**Exercise instructions**
Please retype the data in full, exactly as given.

**Task input**
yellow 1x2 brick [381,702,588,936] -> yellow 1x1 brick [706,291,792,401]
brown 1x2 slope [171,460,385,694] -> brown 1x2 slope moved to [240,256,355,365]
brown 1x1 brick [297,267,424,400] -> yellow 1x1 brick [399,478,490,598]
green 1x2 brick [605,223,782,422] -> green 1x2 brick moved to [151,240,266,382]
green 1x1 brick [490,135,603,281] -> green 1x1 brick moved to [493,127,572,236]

**Reply to the task**
yellow 1x2 brick [381,702,588,936] -> yellow 1x1 brick [706,291,792,401]
brown 1x2 slope [171,460,385,694] -> brown 1x2 slope moved to [240,256,355,365]
brown 1x1 brick [297,267,424,400] -> yellow 1x1 brick [399,478,490,598]
green 1x2 brick [605,223,782,422] -> green 1x2 brick moved to [151,240,266,382]
green 1x1 brick [490,135,603,281] -> green 1x1 brick moved to [493,127,572,236]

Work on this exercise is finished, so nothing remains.